◆ **Goal of the exercise**:
Output the whole listing exactly, with no pictures.

· · ·

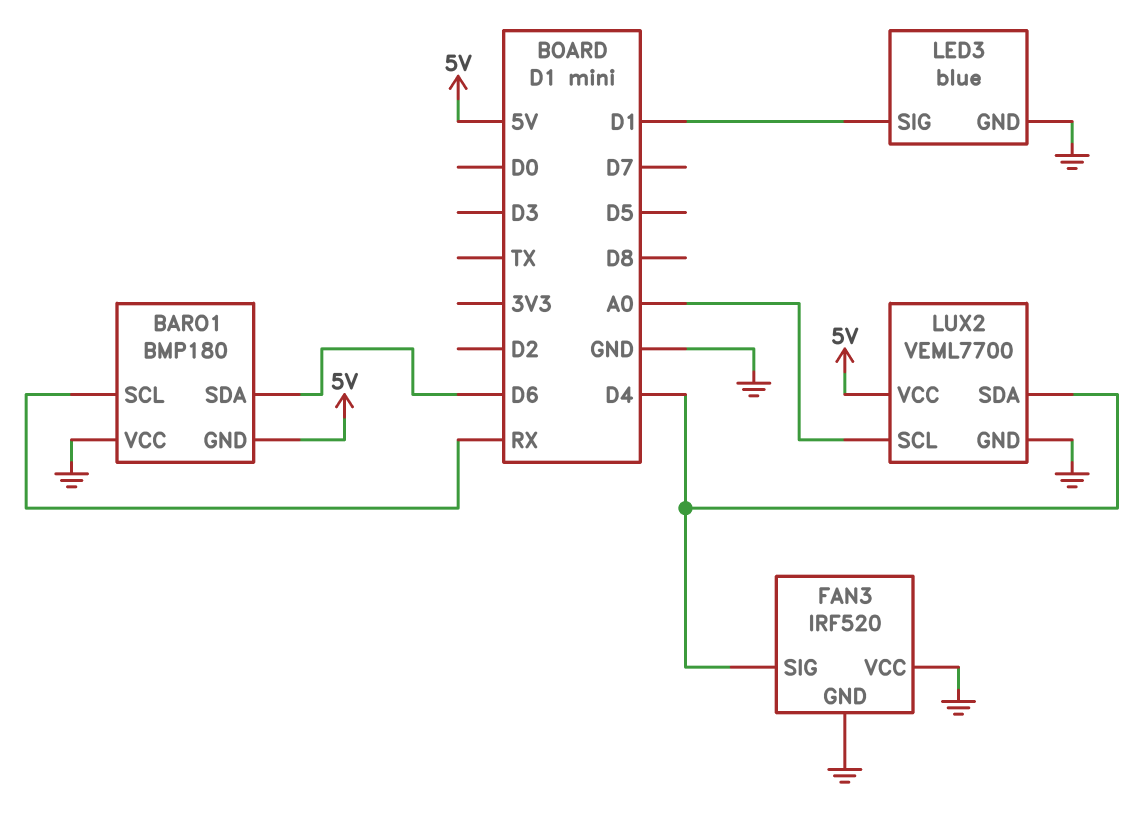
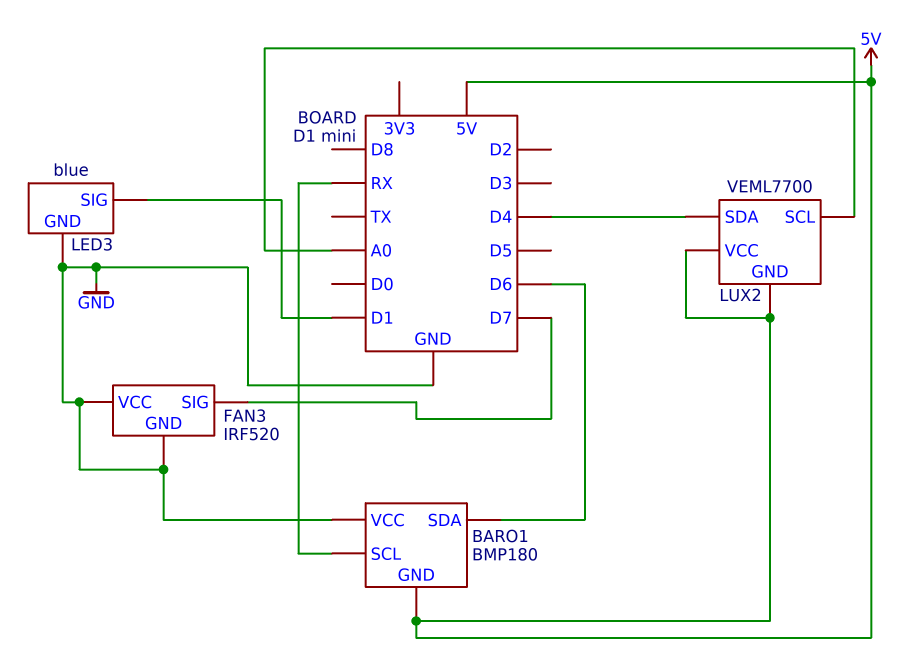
FAN3 pin SIG: D4 -> D7
LUX2 pin GND: GND -> 5V

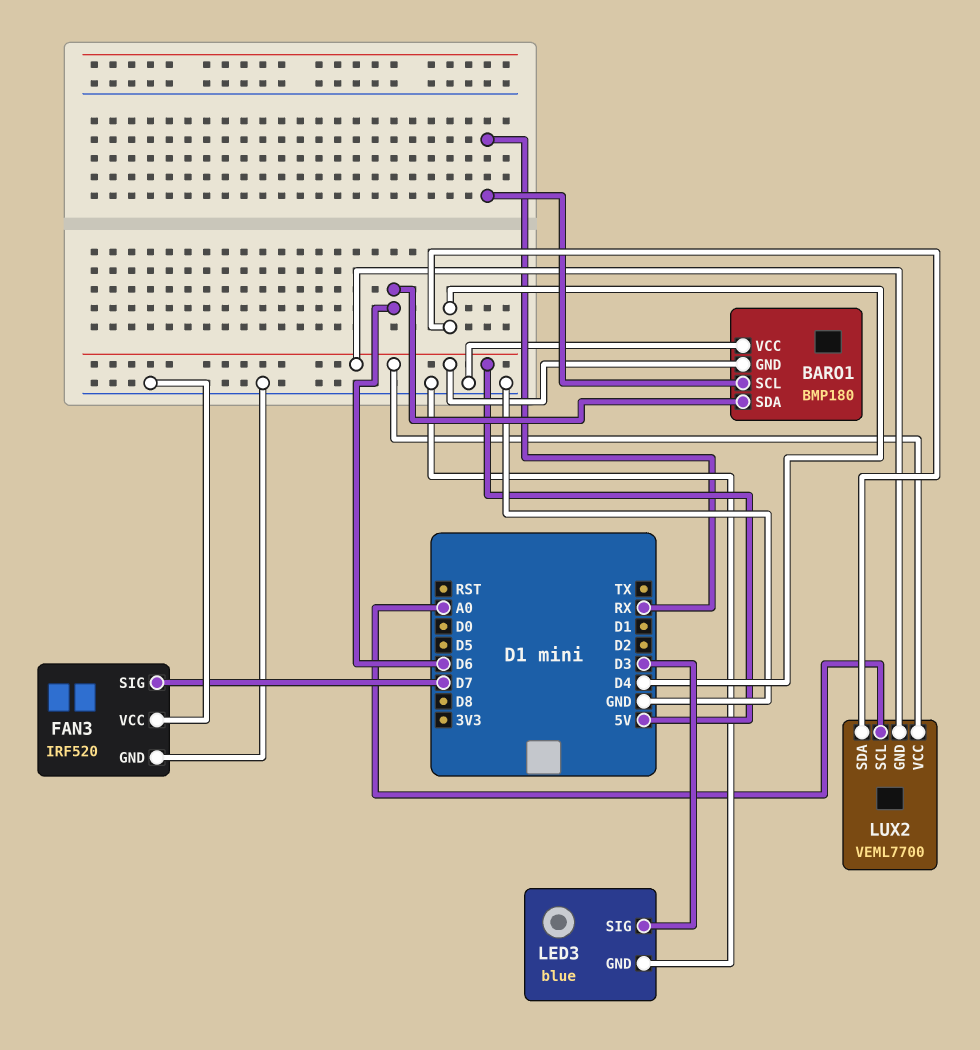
LED3 pin SIG: D1 -> D3

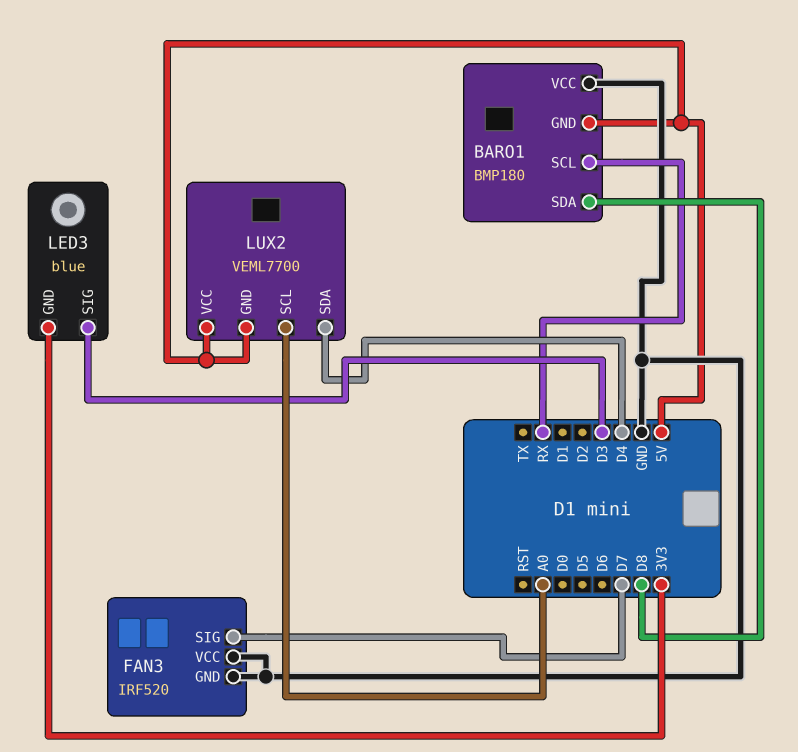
BARO1 pin SDA: D6 -> D8
LED3 pin GND: GND -> 3V3

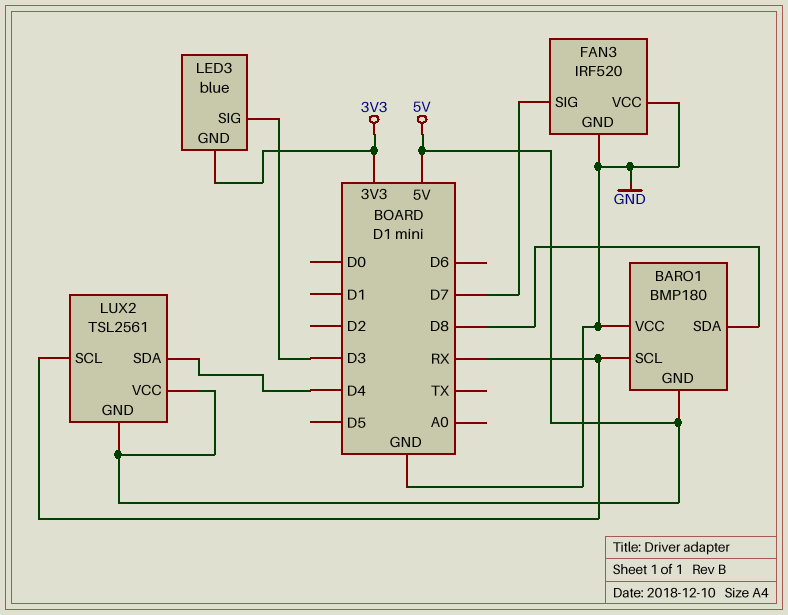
LUX2: VEML7700 -> TSL2561
LUX2 pin SCL: A0 -> RX

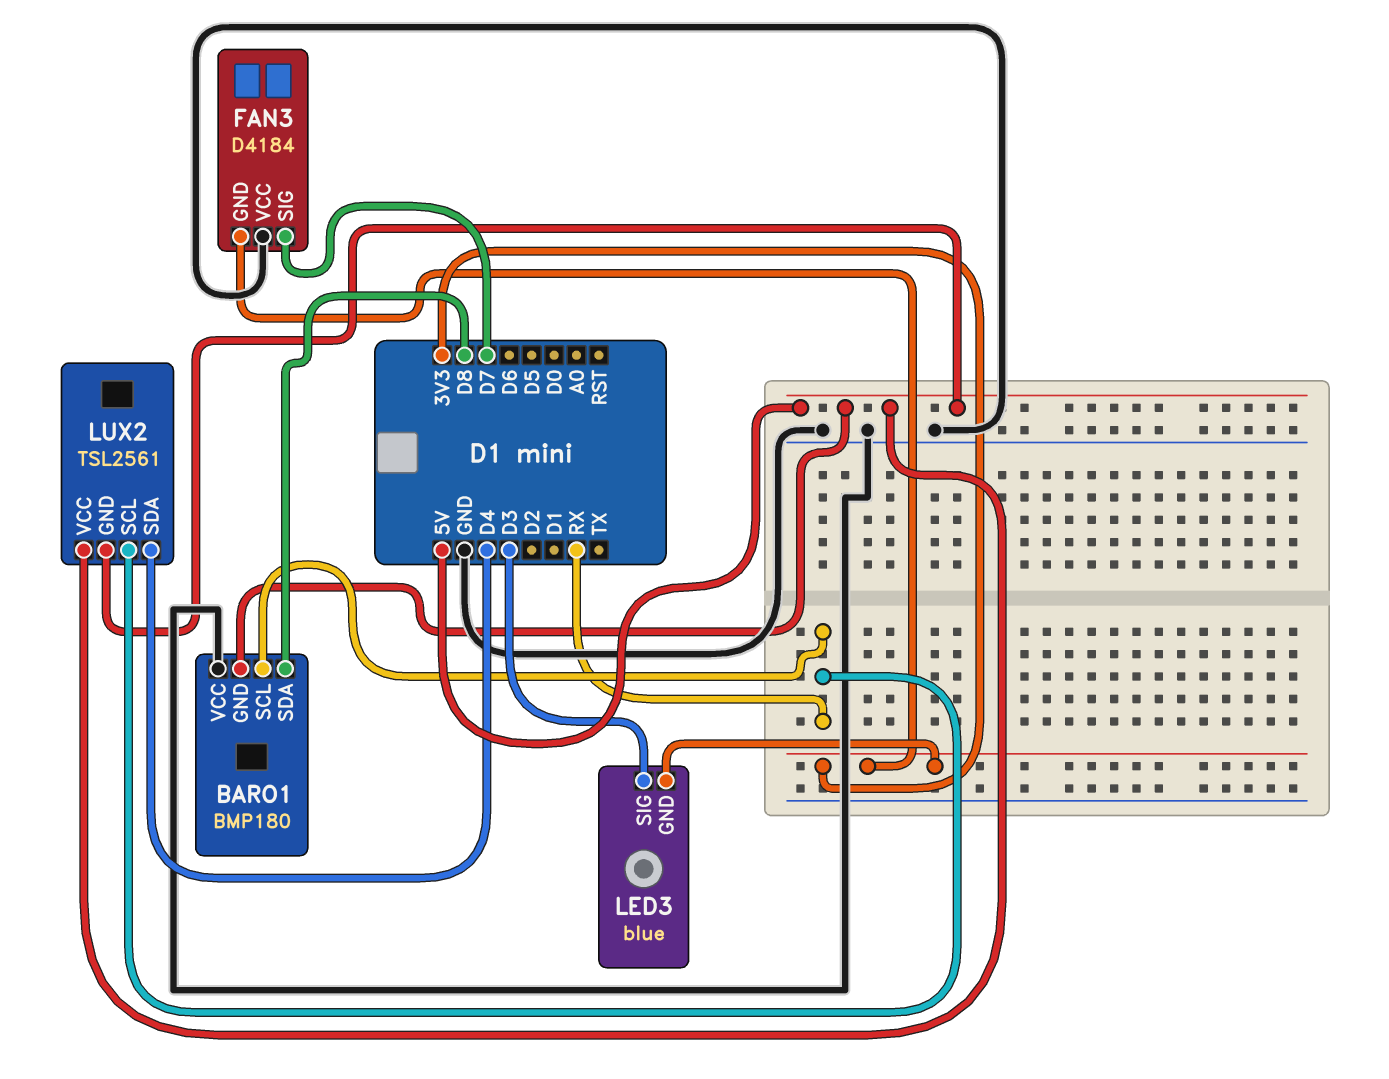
FAN3: IRF520 -> D4184
FAN3 pin GND: GND -> 3V3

· · ·

◆ **Task solution**:
FAN3 pin SIG: D4 -> D7
LUX2 pin GND: GND -> 5V

LED3 pin SIG: D1 -> D3

BARO1 pin SDA: D6 -> D8
LED3 pin GND: GND -> 3V3

LUX2: VEML7700 -> TSL2561
LUX2 pin SCL: A0 -> RX

FAN3: IRF520 -> D4184
FAN3 pin GND: GND -> 3V3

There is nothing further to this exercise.